■ Try it:
Given the entries that follow, write out exactly the lines starting at the one containing "degrees clockwise |" and ending at the one containing "removed | GREEN", both ends included, and only those.

=-=-=-=-=

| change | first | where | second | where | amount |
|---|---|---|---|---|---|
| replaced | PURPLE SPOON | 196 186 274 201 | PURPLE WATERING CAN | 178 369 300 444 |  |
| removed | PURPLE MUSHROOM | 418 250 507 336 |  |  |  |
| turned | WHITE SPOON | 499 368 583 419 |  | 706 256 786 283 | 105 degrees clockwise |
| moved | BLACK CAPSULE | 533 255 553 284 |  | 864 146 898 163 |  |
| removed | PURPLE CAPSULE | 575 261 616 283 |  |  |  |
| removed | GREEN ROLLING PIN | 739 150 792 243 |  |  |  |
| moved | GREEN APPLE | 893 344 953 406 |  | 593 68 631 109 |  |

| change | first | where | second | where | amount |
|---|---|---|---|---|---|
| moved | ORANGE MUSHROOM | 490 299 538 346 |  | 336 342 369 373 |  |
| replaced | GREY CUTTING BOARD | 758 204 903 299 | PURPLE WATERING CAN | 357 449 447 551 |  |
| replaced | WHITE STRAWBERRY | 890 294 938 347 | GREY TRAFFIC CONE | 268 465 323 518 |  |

=-=-=-=-=

■ Task solution:
| turned | WHITE SPOON | 499 368 583 419 |  | 706 256 786 283 | 105 degrees clockwise |
| moved | BLACK CAPSULE | 533 255 553 284 |  | 864 146 898 163 |  |
| removed | PURPLE CAPSULE | 575 261 616 283 |  |  |  |
| removed | GREEN ROLLING PIN | 739 150 792 243 |  |  |  |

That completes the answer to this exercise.